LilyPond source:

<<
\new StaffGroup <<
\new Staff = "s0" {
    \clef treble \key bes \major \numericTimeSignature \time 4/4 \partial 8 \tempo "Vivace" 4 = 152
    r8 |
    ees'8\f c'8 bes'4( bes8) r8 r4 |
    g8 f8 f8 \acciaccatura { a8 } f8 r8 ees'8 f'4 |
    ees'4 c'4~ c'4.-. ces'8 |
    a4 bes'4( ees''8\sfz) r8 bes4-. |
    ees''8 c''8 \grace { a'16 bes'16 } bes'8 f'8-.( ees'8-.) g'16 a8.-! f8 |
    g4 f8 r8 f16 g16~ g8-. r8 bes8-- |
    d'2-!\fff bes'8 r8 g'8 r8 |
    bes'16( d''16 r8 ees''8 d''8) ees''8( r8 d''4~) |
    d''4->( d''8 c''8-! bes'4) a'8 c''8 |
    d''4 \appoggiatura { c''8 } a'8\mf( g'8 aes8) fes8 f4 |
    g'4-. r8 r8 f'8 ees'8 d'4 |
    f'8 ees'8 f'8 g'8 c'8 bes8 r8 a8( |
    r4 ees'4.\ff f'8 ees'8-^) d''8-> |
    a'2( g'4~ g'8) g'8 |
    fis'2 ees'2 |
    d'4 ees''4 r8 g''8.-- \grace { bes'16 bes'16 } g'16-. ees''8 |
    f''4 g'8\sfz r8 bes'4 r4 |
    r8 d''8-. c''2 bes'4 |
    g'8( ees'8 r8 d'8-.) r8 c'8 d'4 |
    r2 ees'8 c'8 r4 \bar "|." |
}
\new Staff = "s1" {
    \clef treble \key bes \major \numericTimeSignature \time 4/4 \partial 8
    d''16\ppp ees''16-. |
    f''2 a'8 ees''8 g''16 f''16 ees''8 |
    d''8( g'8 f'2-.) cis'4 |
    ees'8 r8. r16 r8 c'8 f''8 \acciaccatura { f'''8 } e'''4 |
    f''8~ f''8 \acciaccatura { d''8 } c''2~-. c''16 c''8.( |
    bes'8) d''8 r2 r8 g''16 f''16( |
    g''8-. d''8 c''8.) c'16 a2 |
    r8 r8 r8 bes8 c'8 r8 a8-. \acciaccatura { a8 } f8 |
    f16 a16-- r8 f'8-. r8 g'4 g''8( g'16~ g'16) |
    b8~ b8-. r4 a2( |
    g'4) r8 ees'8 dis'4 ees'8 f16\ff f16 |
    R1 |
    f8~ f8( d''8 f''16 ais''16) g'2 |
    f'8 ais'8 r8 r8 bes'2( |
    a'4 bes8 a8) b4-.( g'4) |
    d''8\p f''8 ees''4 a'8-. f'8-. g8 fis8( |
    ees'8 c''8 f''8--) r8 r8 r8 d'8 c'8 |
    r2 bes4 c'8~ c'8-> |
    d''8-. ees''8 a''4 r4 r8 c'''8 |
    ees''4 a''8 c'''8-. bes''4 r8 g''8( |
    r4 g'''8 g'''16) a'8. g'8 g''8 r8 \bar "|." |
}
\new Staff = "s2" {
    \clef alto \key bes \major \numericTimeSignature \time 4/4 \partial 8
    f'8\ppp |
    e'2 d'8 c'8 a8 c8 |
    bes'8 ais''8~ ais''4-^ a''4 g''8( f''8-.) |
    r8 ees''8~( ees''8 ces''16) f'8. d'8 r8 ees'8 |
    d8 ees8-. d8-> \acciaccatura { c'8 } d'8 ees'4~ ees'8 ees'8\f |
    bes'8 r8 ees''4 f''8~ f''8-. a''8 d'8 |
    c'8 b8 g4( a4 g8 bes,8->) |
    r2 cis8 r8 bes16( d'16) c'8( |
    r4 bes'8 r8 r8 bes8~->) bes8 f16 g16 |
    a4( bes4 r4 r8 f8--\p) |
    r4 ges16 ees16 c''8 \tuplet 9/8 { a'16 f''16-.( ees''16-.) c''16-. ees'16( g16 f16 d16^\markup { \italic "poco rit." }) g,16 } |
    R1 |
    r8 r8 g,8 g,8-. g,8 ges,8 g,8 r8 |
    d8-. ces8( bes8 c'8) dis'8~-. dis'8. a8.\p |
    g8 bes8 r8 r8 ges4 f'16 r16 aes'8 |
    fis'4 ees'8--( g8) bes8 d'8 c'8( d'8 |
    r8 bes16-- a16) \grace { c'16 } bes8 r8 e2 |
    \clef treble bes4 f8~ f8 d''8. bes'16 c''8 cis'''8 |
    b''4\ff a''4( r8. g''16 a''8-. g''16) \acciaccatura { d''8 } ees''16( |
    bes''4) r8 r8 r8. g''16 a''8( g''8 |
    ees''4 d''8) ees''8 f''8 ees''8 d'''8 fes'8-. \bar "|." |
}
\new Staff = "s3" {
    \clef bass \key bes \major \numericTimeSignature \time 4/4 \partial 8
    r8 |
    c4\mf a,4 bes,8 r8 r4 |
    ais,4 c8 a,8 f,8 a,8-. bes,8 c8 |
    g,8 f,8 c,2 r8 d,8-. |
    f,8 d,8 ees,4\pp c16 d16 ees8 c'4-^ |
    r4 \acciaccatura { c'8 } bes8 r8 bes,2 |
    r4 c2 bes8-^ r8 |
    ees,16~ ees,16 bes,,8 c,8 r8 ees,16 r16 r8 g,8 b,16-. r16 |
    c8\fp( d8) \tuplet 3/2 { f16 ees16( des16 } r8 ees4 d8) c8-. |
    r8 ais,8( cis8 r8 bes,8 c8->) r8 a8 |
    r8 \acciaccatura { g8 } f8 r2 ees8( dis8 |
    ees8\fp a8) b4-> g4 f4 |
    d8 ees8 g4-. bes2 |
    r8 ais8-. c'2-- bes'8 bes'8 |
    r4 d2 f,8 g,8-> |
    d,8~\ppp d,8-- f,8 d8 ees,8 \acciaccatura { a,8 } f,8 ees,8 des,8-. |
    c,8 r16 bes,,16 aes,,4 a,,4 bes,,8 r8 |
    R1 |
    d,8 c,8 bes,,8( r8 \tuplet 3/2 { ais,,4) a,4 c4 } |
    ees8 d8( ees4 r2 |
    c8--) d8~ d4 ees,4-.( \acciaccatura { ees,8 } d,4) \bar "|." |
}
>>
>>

--*--

Exercise: Show every line of the material that contains the string "treble", matching case exactly.

Solution for this task:
    \clef treble \key bes \major \numericTimeSignature \time 4/4 \partial 8 \tempo "Vivace" 4 = 152
    \clef treble \key bes \major \numericTimeSignature \time 4/4 \partial 8
    \clef treble bes4 f8~ f8 d''8. bes'16 c''8 cis'''8 |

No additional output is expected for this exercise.